The word "brown" occurs in some lines of the listing. Copy those lines.
-=-=-=-=-
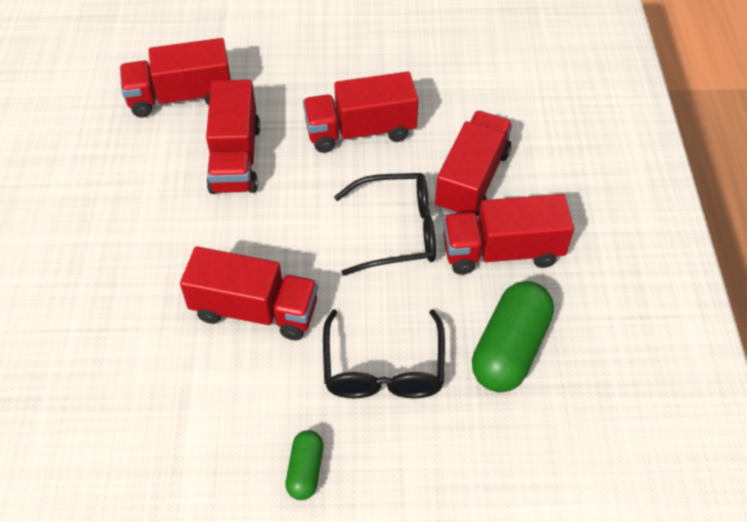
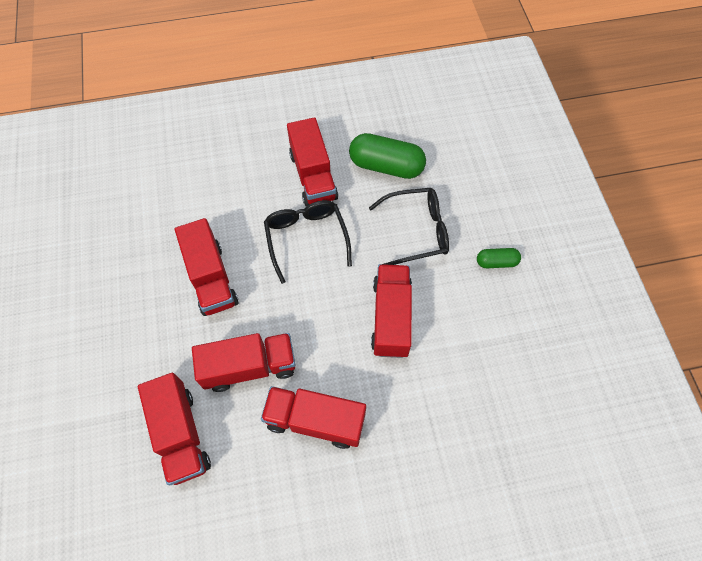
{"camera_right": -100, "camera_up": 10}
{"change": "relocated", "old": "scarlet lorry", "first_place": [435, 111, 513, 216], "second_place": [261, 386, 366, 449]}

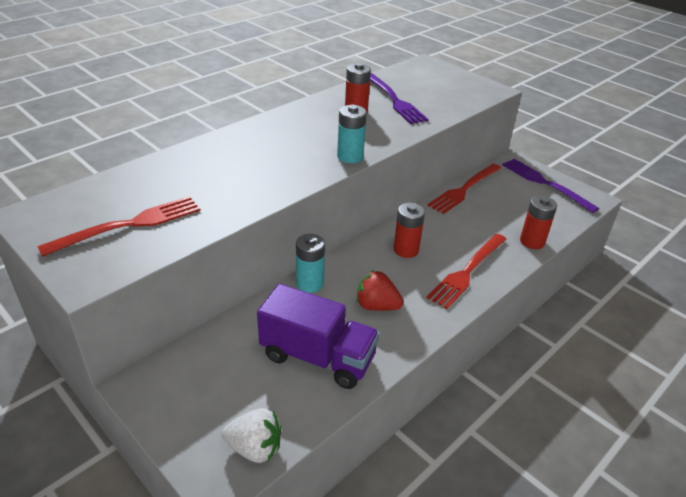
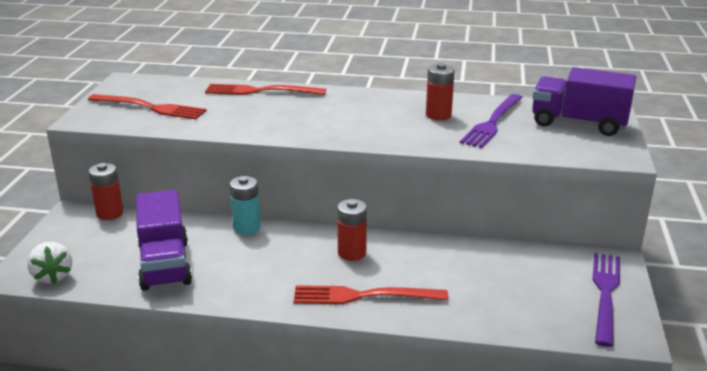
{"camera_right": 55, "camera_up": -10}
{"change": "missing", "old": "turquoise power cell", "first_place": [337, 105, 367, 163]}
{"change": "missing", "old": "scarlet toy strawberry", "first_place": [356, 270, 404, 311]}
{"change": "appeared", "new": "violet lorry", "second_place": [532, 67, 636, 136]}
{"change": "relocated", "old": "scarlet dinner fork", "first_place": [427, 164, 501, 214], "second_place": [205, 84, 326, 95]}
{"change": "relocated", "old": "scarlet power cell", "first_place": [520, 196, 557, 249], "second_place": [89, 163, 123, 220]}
-=-=-=-=-
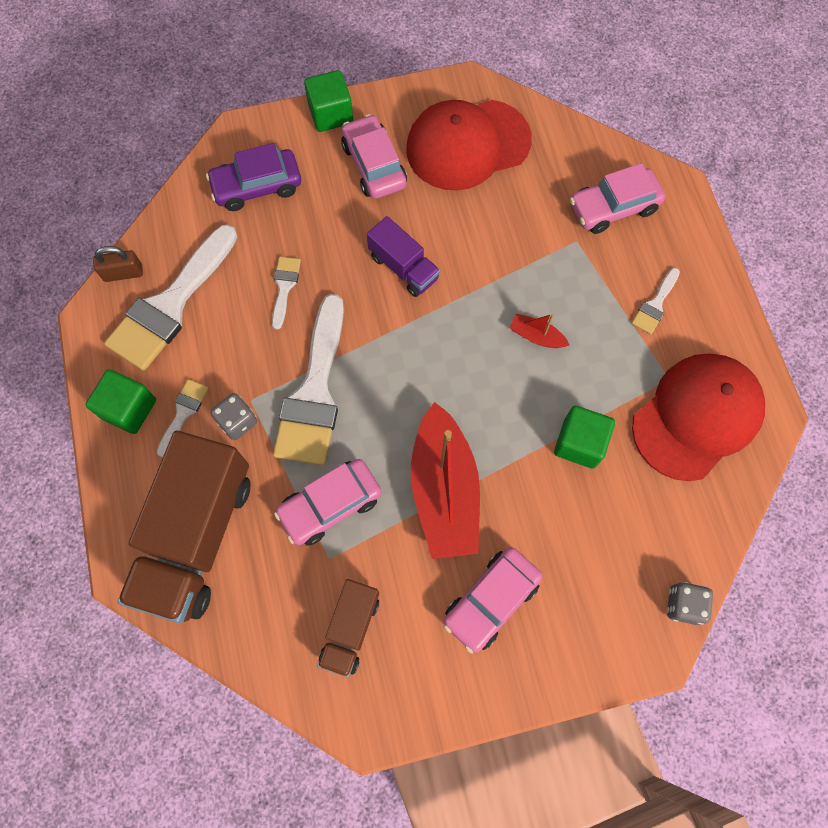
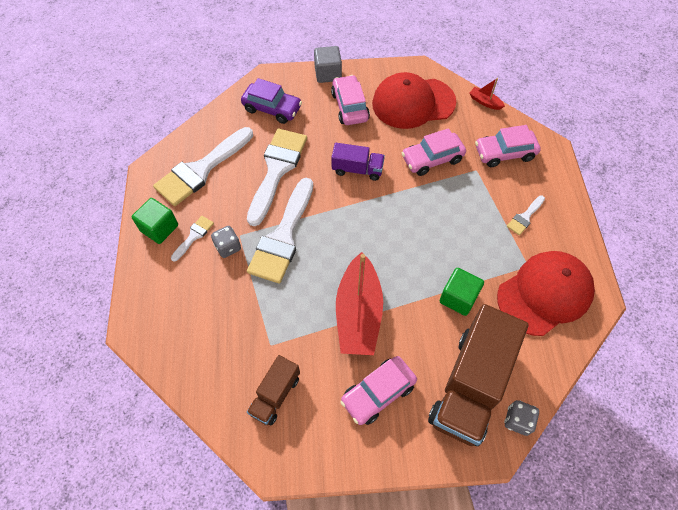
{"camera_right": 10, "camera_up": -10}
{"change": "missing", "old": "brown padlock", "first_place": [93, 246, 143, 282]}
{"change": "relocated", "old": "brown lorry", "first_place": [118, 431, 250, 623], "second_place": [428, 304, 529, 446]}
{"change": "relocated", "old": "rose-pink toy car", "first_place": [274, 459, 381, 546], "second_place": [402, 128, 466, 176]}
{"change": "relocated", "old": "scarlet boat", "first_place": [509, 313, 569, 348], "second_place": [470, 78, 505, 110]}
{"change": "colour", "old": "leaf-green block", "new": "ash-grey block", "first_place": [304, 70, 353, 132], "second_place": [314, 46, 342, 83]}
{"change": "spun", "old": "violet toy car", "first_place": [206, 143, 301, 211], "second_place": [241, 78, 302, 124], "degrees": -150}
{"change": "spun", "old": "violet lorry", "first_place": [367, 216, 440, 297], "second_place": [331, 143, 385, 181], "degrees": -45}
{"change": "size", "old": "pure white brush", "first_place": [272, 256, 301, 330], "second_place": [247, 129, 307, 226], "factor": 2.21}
-=-=-=-=-
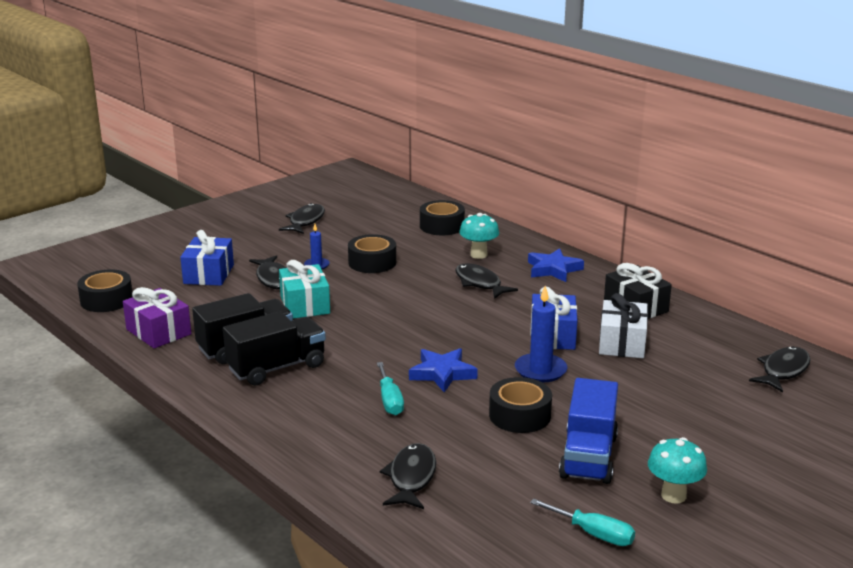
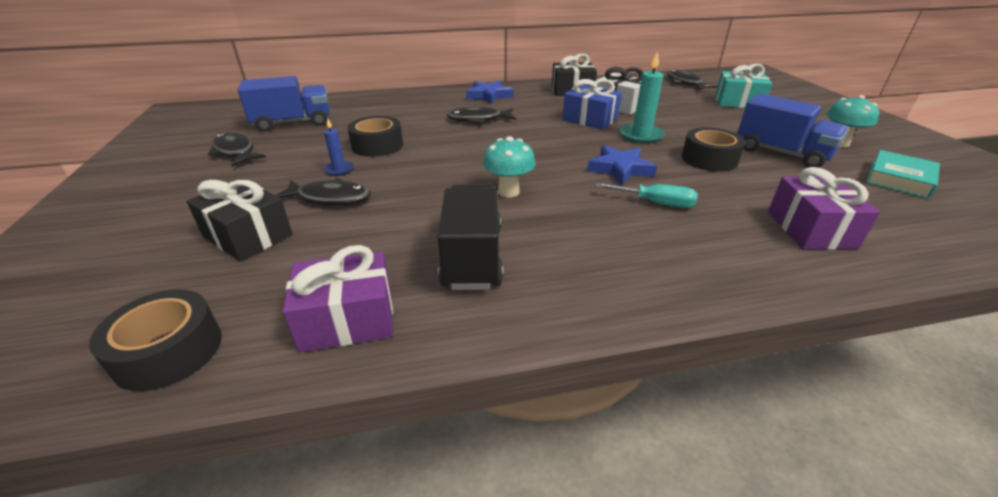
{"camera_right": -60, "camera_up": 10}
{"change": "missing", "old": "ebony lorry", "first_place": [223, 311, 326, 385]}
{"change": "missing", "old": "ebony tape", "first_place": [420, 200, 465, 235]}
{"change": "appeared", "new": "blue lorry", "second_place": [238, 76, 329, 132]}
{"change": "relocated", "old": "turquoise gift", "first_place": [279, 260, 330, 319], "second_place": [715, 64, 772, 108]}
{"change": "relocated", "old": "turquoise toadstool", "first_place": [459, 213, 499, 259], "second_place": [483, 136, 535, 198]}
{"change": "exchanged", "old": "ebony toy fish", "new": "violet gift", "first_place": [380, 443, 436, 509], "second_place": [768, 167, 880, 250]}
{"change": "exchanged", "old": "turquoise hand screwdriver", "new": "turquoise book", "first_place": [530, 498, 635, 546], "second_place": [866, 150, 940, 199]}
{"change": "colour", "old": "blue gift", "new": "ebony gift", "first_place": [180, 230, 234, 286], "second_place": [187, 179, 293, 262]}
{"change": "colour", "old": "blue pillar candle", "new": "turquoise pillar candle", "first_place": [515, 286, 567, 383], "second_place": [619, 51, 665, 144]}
-=-=-=-=-
### RESPONSE FOR THIS EXERCISE
{"change": "missing", "old": "brown padlock", "first_place": [93, 246, 143, 282]}
{"change": "relocated", "old": "brown lorry", "first_place": [118, 431, 250, 623], "second_place": [428, 304, 529, 446]}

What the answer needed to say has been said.